Scene difference descriptions =

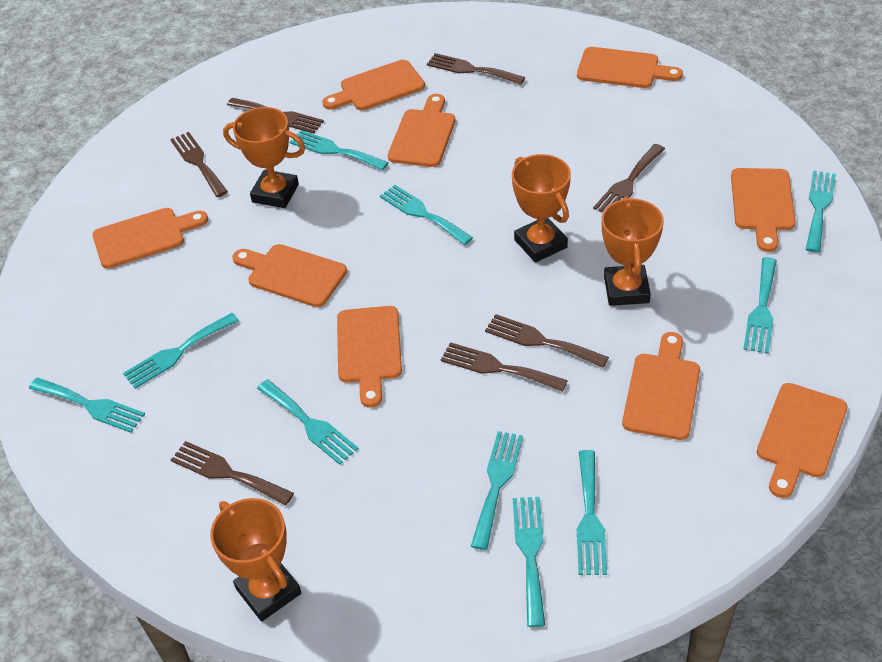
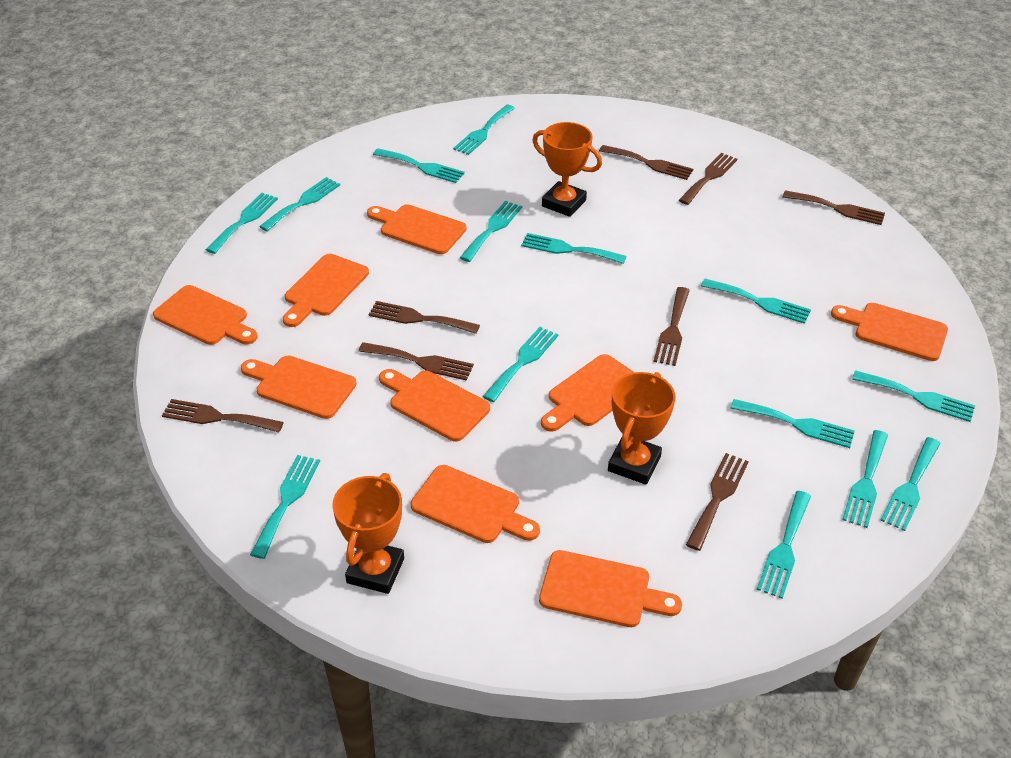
brown fork: 7 -> 8
orange trophy: 4 -> 3
turquoise fork: 10 -> 14

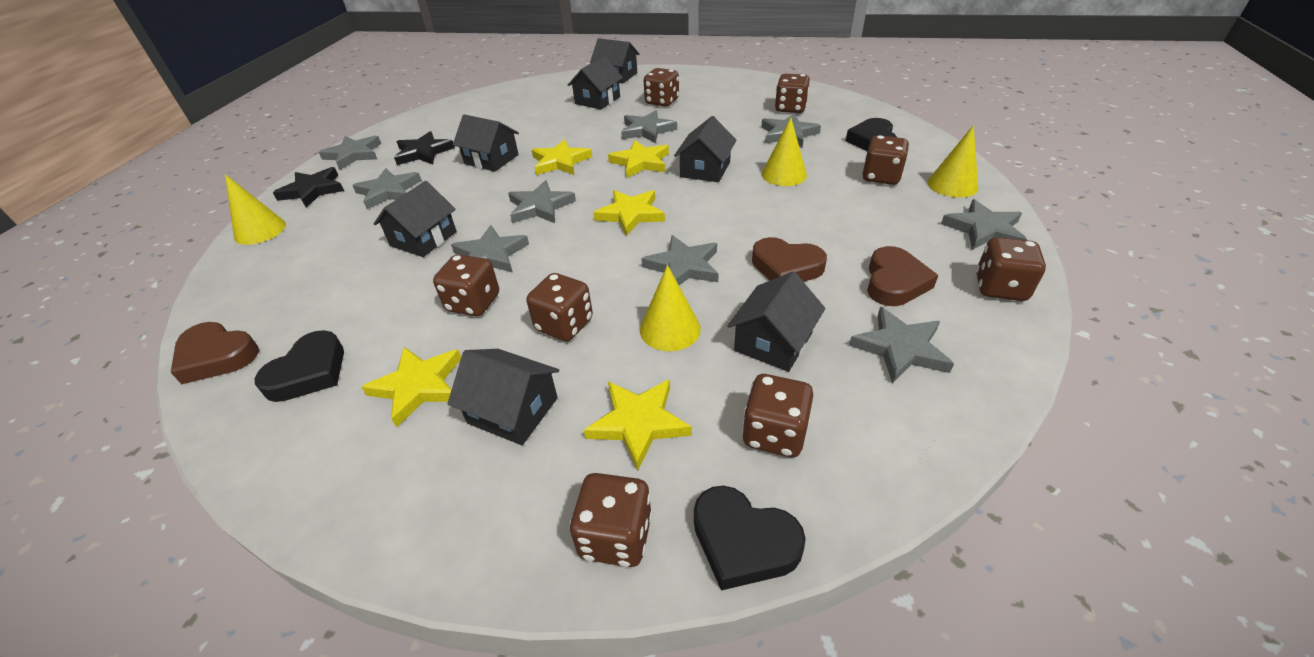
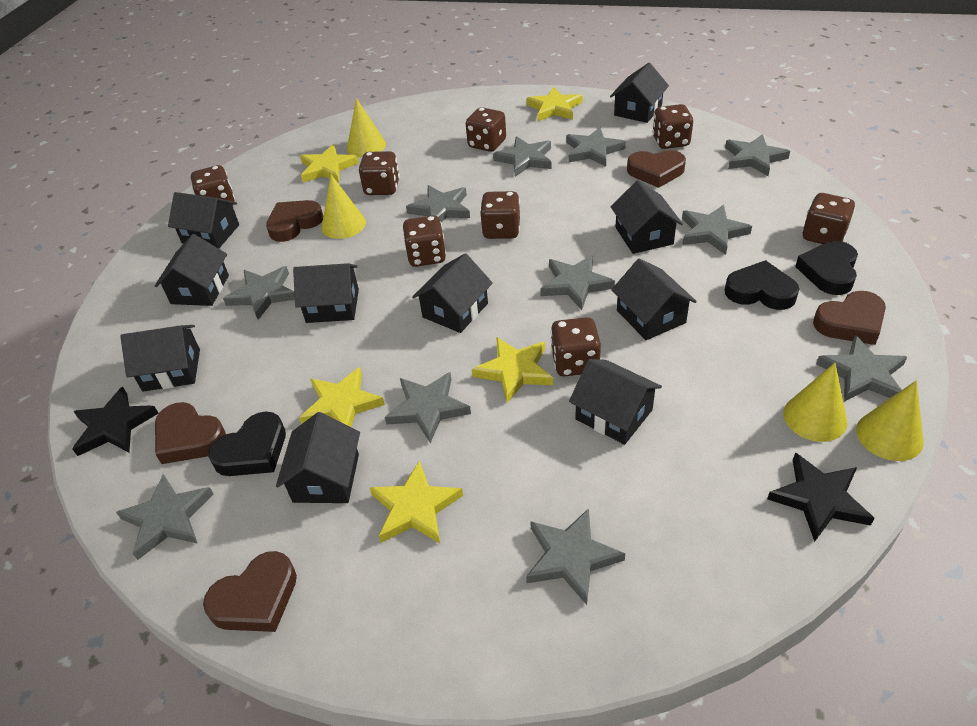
black house: 7 -> 10
brown heart: 3 -> 5
grey star: 9 -> 11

WORK INSTRUCTION = Give the data above again in full and unchanged, skipping the pictures.

REPLY =
brown fork: 7 -> 8
orange trophy: 4 -> 3
turquoise fork: 10 -> 14

black house: 7 -> 10
brown heart: 3 -> 5
grey star: 9 -> 11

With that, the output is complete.